→ Your objective:
All entries below are to be reproduced precisely as they stand, without the pictures.

→ Object tracking records:
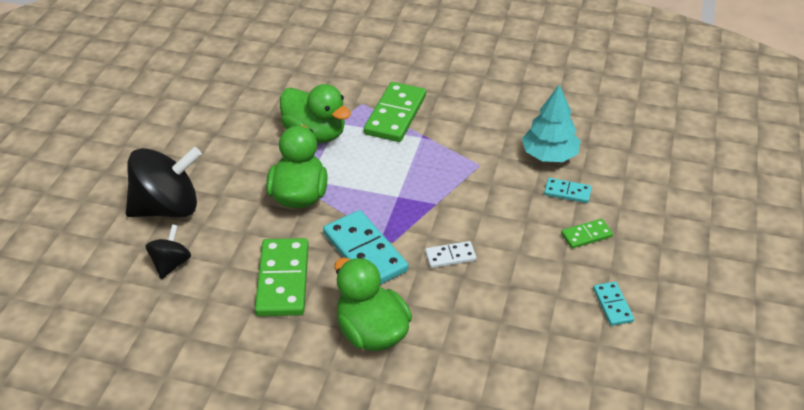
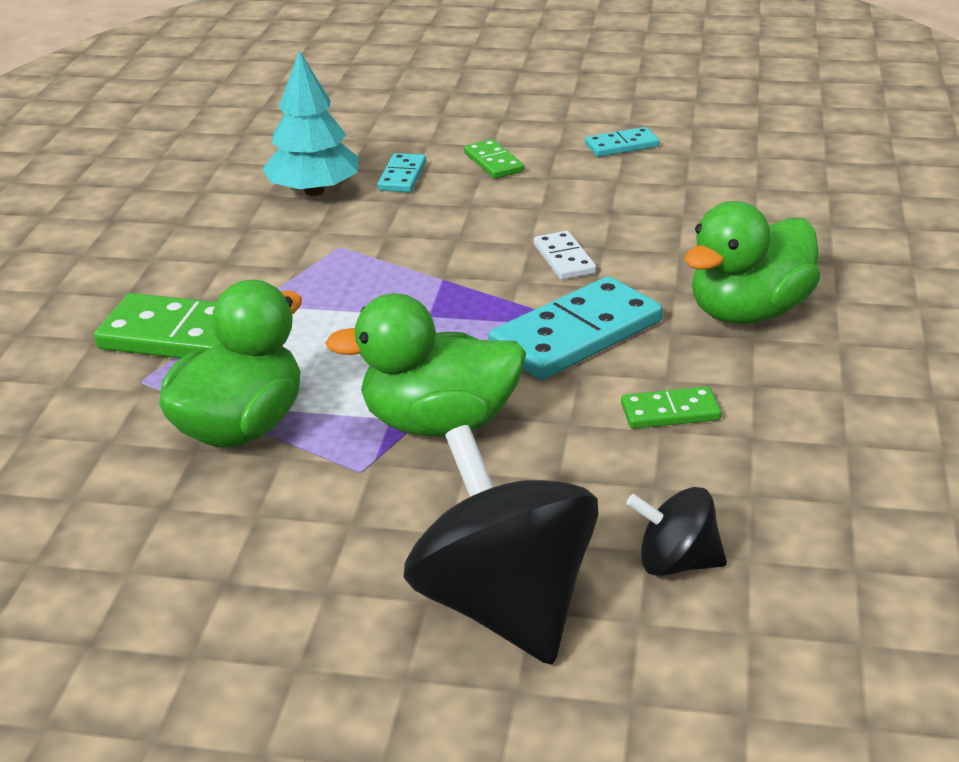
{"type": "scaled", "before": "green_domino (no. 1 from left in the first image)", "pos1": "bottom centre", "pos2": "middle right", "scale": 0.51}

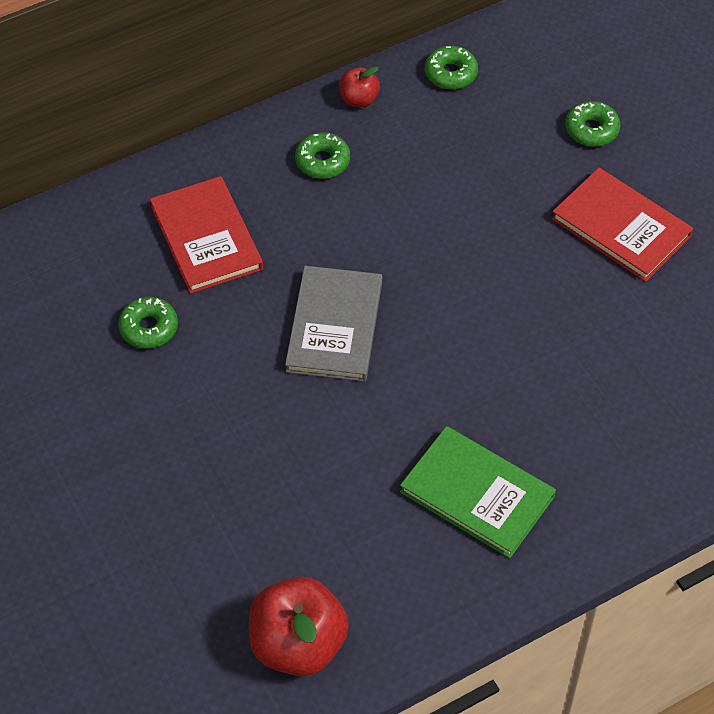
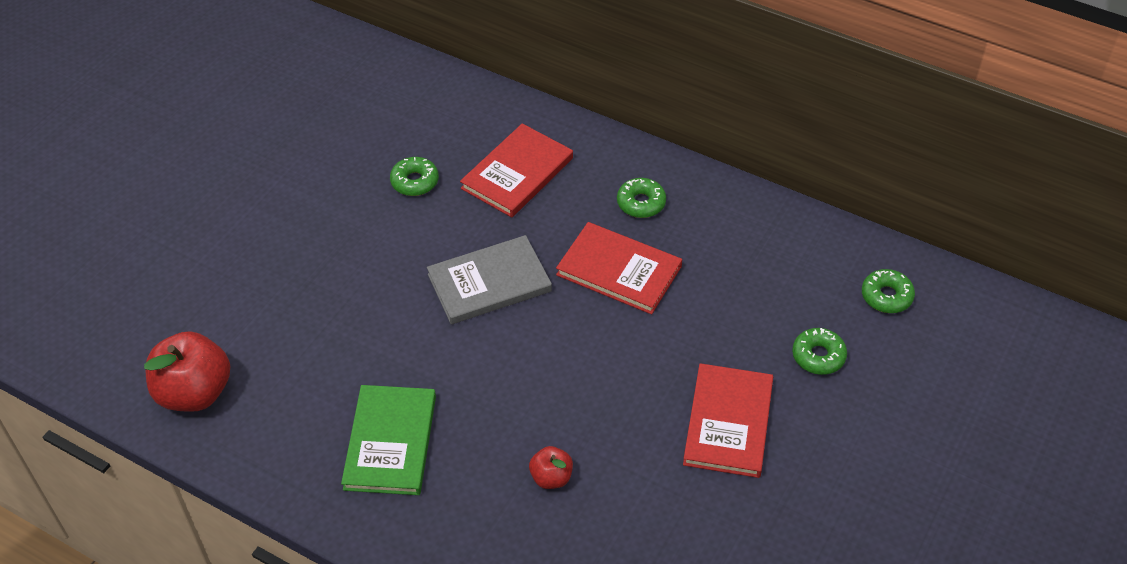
{"type": "shifted", "before": "red_toy_apple (no. 2 from left)", "pos1": "top centre", "pos2": "bottom centre"}
{"type": "shifted", "before": "green_glazed_donut (no. 3 from left in the first image)", "after": "green_glazed_donut (no. 4 from left)", "pos1": "top centre", "pos2": "middle right"}
{"type": "new", "after": "red_hardback (no. 2 from left)", "pos2": "centre"}

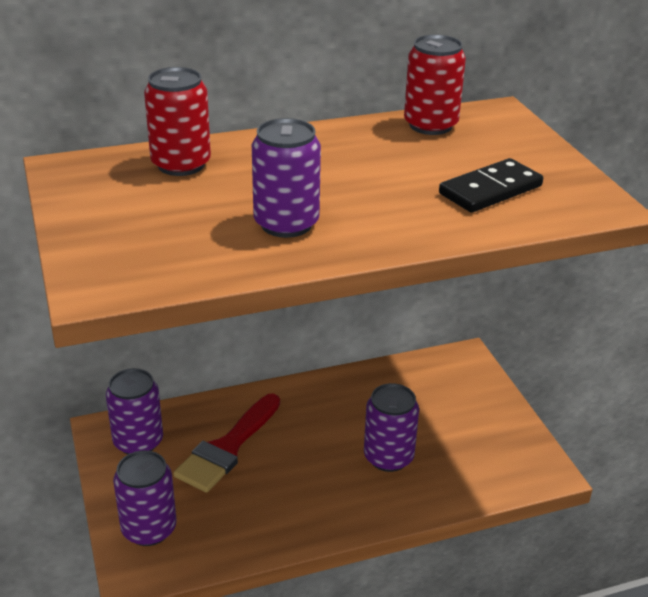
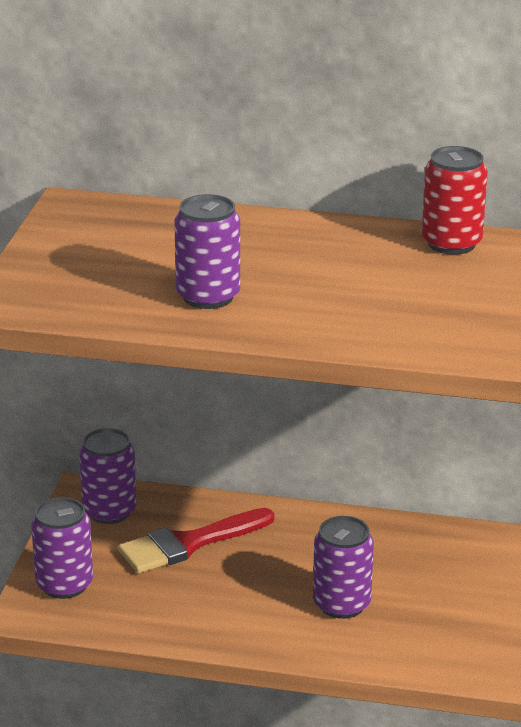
{"type": "gone", "before": "red_soda_can (no. 1 from left)", "pos1": "top left"}
{"type": "gone", "before": "black_domino", "pos1": "top right"}

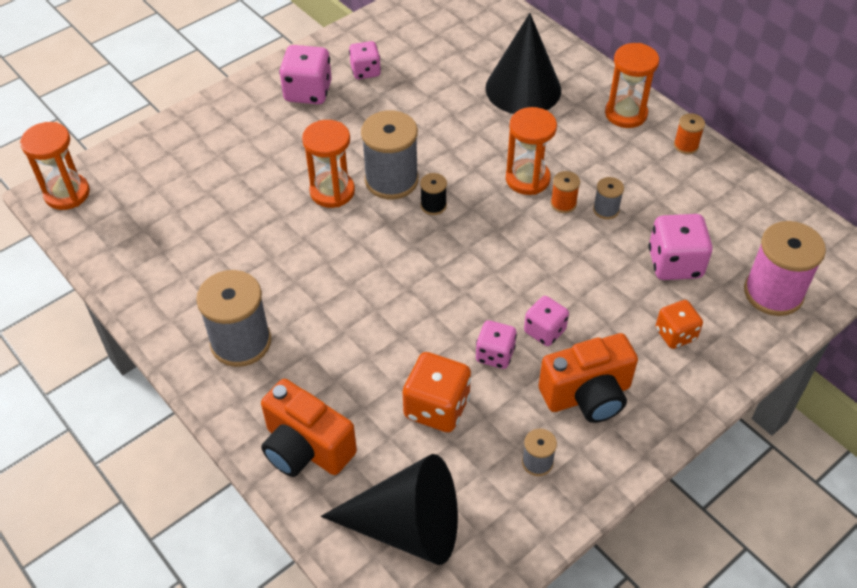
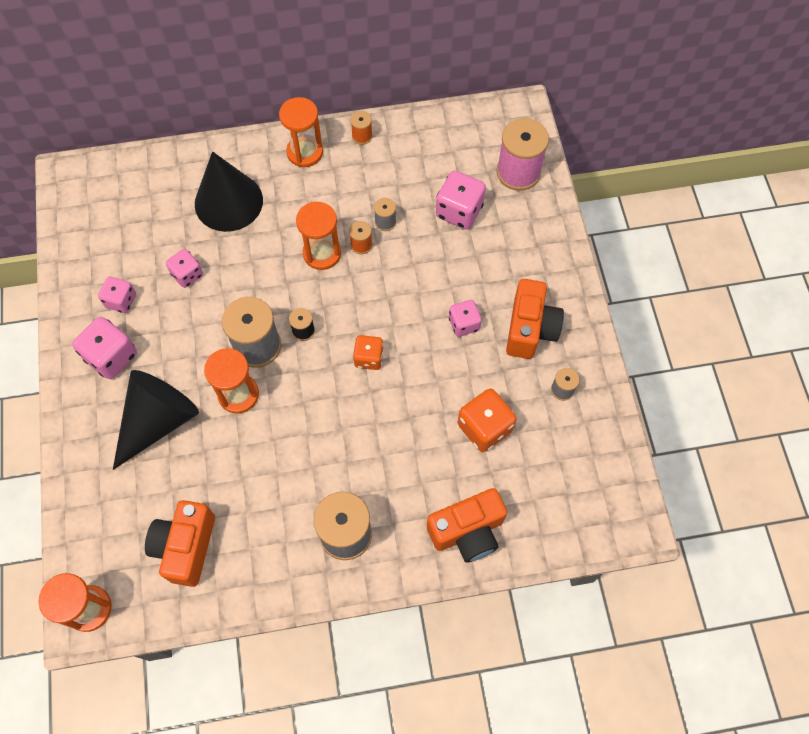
{"type": "shifted", "before": "black_cone (no. 1 from left)", "pos1": "bottom centre", "pos2": "middle left"}
{"type": "shifted", "before": "rose-pink_game_die (no. 3 from left)", "pos1": "centre", "pos2": "middle left"}
{"type": "shifted", "before": "bright_orange_game_die (no. 2 from left in the first image)", "after": "bright_orange_game_die (no. 1 from left)", "pos1": "middle right", "pos2": "centre"}
{"type": "new", "after": "bright_orange_compact_camera (no. 1 from left)", "pos2": "bottom left"}

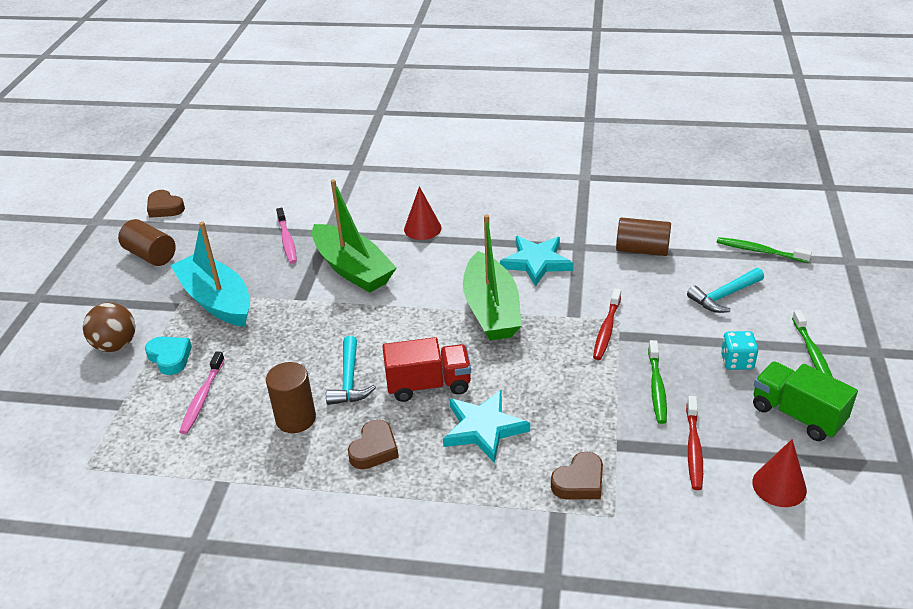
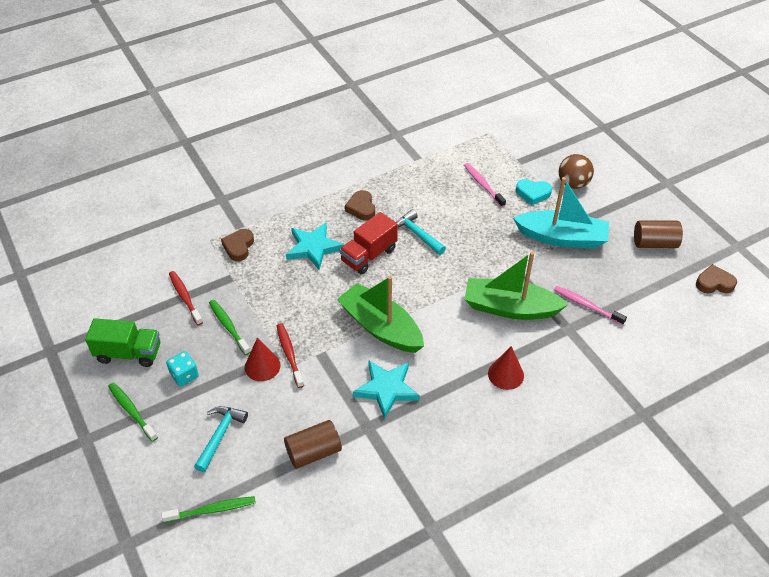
{"type": "gone", "before": "brown_cylinder (no. 2 from left)", "pos1": "middle left"}
{"type": "shifted", "before": "red_cone (no. 2 from left in the first image)", "after": "red_cone (no. 1 from left)", "pos1": "bottom right", "pos2": "centre"}

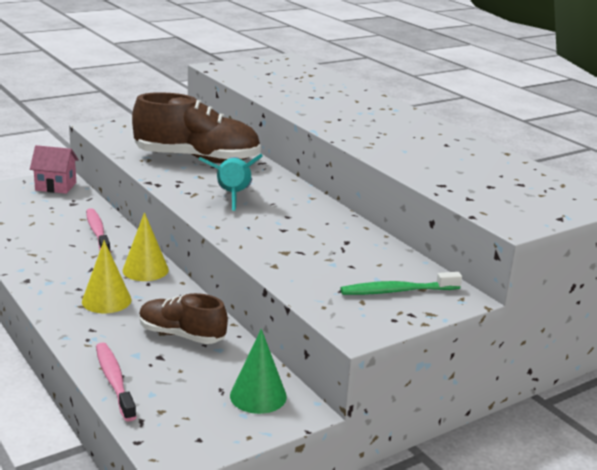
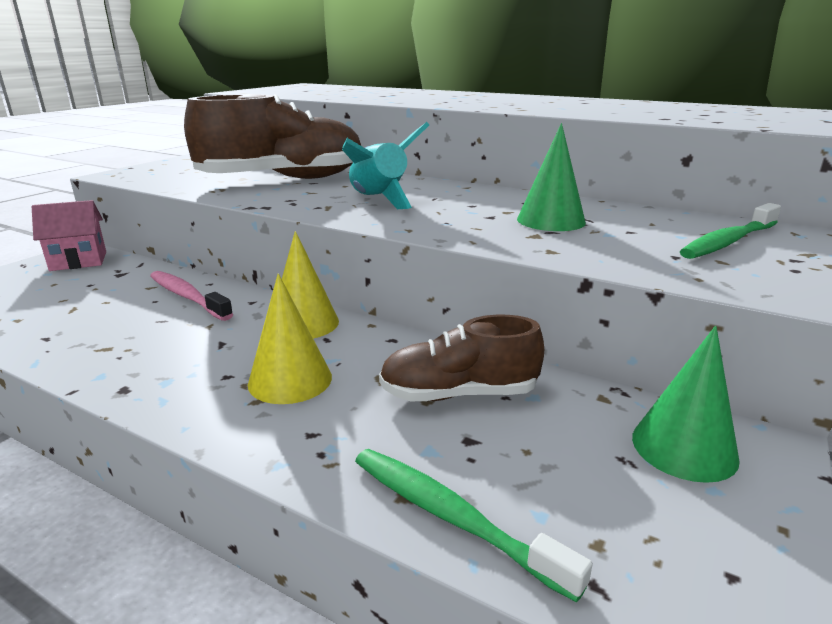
{"type": "repainted", "before": "rose-pink_toothbrush (no. 2 from left)", "after": "green_toothbrush (no. 1 from left)", "pos1": "bottom left", "pos2": "bottom centre"}
{"type": "new", "after": "green_cone (no. 1 from left)", "pos2": "top centre"}

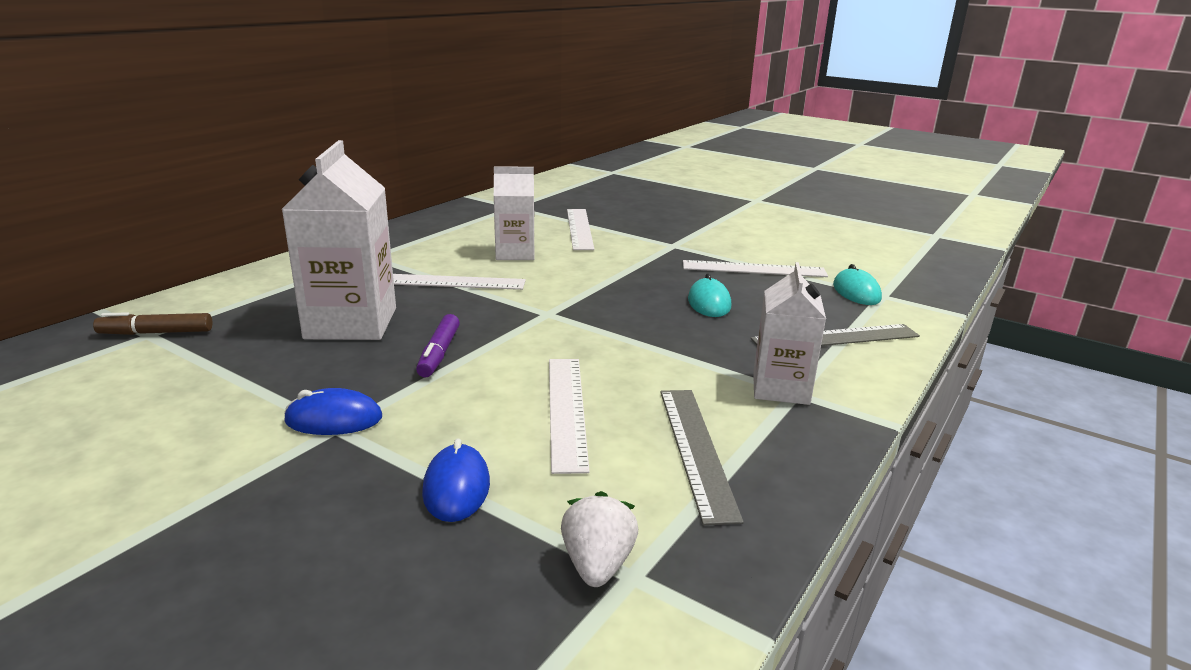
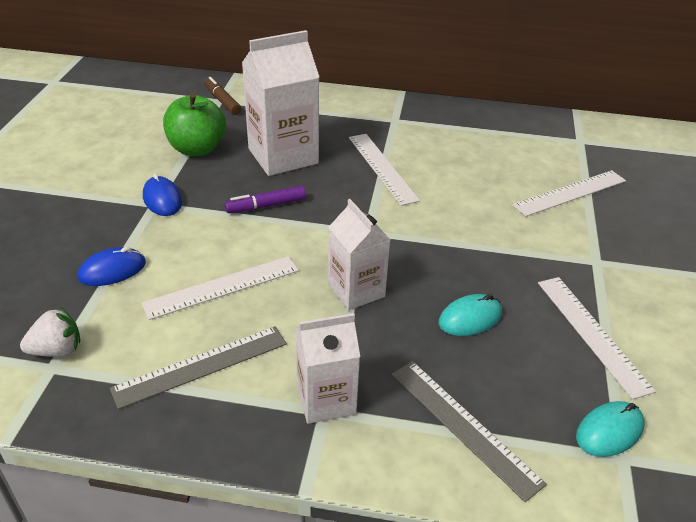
{"type": "shifted", "before": "pure_white_carton (no. 2 from left in the first image)", "after": "pure_white_carton (no. 3 from left)", "pos1": "top centre", "pos2": "centre"}
{"type": "new", "after": "green_toy_apple", "pos2": "top left"}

→ Answer to this task:
{"type": "scaled", "before": "green_domino (no. 1 from left in the first image)", "pos1": "bottom centre", "pos2": "middle right", "scale": 0.51}

{"type": "shifted", "before": "red_toy_apple (no. 2 from left)", "pos1": "top centre", "pos2": "bottom centre"}
{"type": "shifted", "before": "green_glazed_donut (no. 3 from left in the first image)", "after": "green_glazed_donut (no. 4 from left)", "pos1": "top centre", "pos2": "middle right"}
{"type": "new", "after": "red_hardback (no. 2 from left)", "pos2": "centre"}

{"type": "gone", "before": "red_soda_can (no. 1 from left)", "pos1": "top left"}
{"type": "gone", "before": "black_domino", "pos1": "top right"}

{"type": "shifted", "before": "black_cone (no. 1 from left)", "pos1": "bottom centre", "pos2": "middle left"}
{"type": "shifted", "before": "rose-pink_game_die (no. 3 from left)", "pos1": "centre", "pos2": "middle left"}
{"type": "shifted", "before": "bright_orange_game_die (no. 2 from left in the first image)", "after": "bright_orange_game_die (no. 1 from left)", "pos1": "middle right", "pos2": "centre"}
{"type": "new", "after": "bright_orange_compact_camera (no. 1 from left)", "pos2": "bottom left"}

{"type": "gone", "before": "brown_cylinder (no. 2 from left)", "pos1": "middle left"}
{"type": "shifted", "before": "red_cone (no. 2 from left in the first image)", "after": "red_cone (no. 1 from left)", "pos1": "bottom right", "pos2": "centre"}

{"type": "repainted", "before": "rose-pink_toothbrush (no. 2 from left)", "after": "green_toothbrush (no. 1 from left)", "pos1": "bottom left", "pos2": "bottom centre"}
{"type": "new", "after": "green_cone (no. 1 from left)", "pos2": "top centre"}

{"type": "shifted", "before": "pure_white_carton (no. 2 from left in the first image)", "after": "pure_white_carton (no. 3 from left)", "pos1": "top centre", "pos2": "centre"}
{"type": "new", "after": "green_toy_apple", "pos2": "top left"}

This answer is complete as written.